Action item: Retype the lines below exactly, but only those from the line that has "(368, 142) = (368, 308): white" through the line that has "(616, 426) = (576, 294): yellow cake -> none". Omit every picture.

Data items:
^^^^^^^^^^^^^^^^
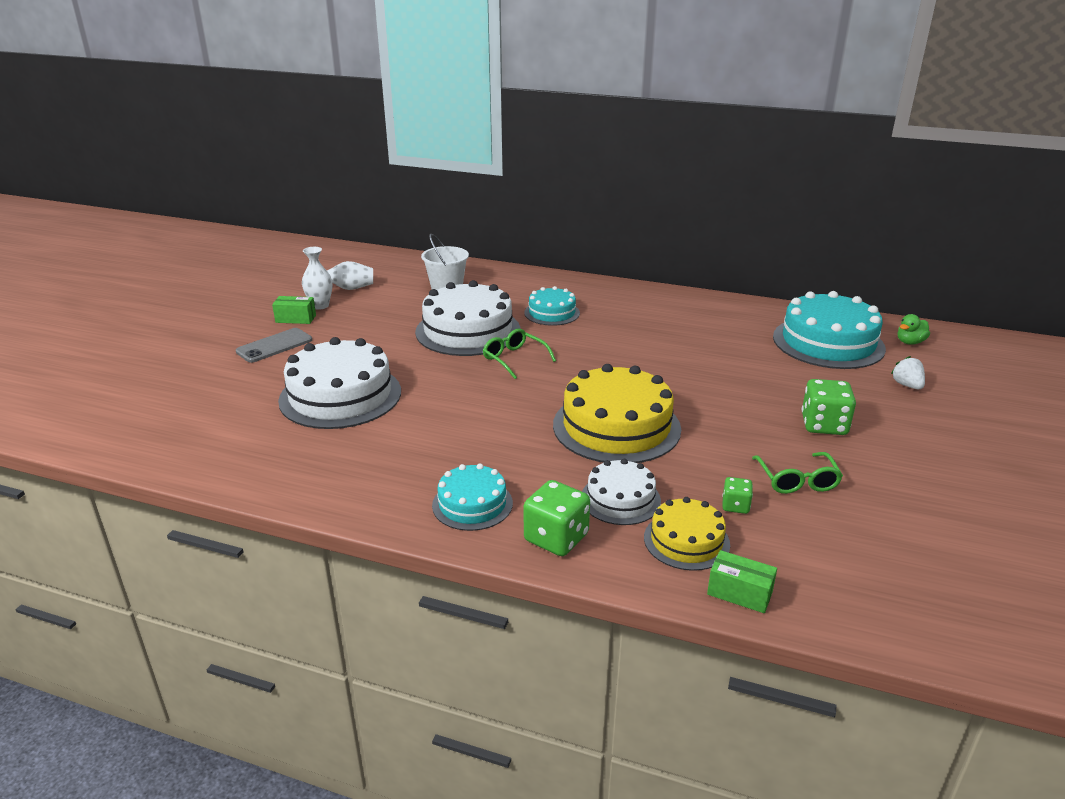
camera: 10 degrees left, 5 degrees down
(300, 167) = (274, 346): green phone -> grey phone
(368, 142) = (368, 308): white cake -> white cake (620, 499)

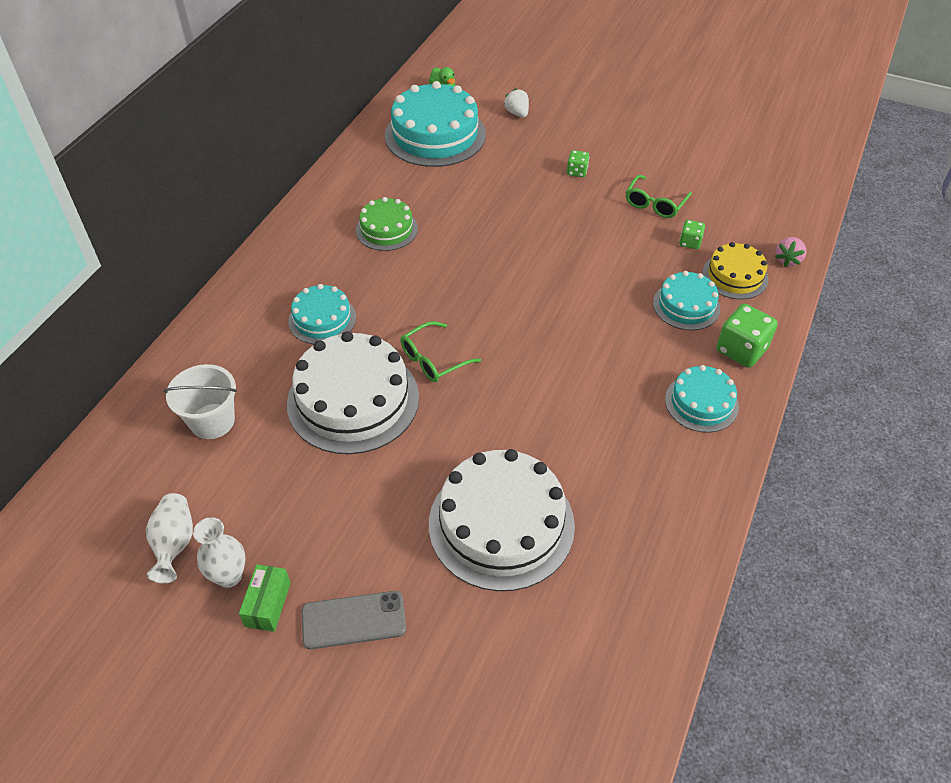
camera: 85 degrees left, 20 degrees up
(274, 346) = (353, 620): grey phone -> grey phone turned 60 degrees counterclockwise
(616, 426) = (576, 294): yellow cake -> none
(620, 499) = (686, 305): white cake -> turquoise cake
(671, 329) = (386, 229): none -> green cake
(739, 593) = (787, 259): green box -> pink strawberry
(797, 480) = (655, 204): green glasses -> green glasses turned 120 degrees clockwise
(824, 425) = (577, 172): green dice -> green dice, size x0.55
(907, 385) = (517, 113): white strawberry -> white strawberry turned 75 degrees clockwise

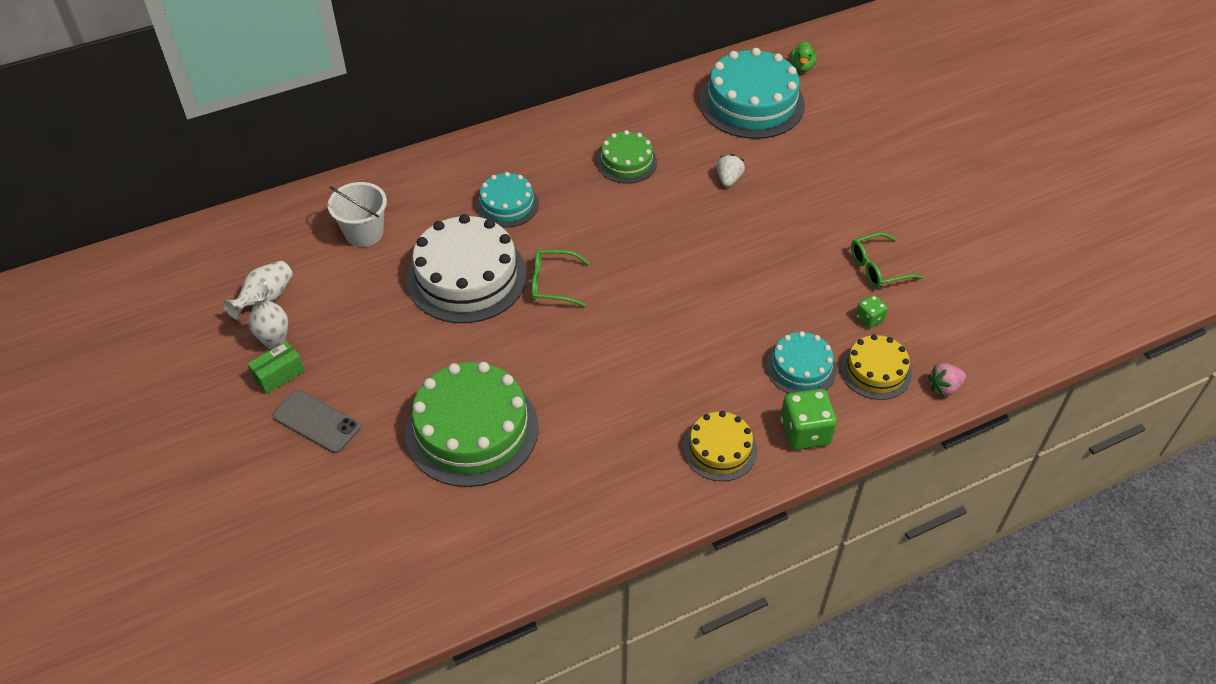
camera: 40 degrees right, 0 degrees up
(501, 524) = (472, 430): white cake -> green cake
(517, 113) = (845, 120): white strawberry -> white strawberry (728, 179)
(577, 172) = (839, 201): green dice -> none
(701, 403) = (720, 449): turquoise cake -> yellow cake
^^^^^^^^^^^^^^^^
Task answer:
(368, 142) = (368, 308): white cake -> white cake (620, 499)

camera: 85 degrees left, 20 degrees up
(274, 346) = (353, 620): grey phone -> grey phone turned 60 degrees counterclockwise
(616, 426) = (576, 294): yellow cake -> none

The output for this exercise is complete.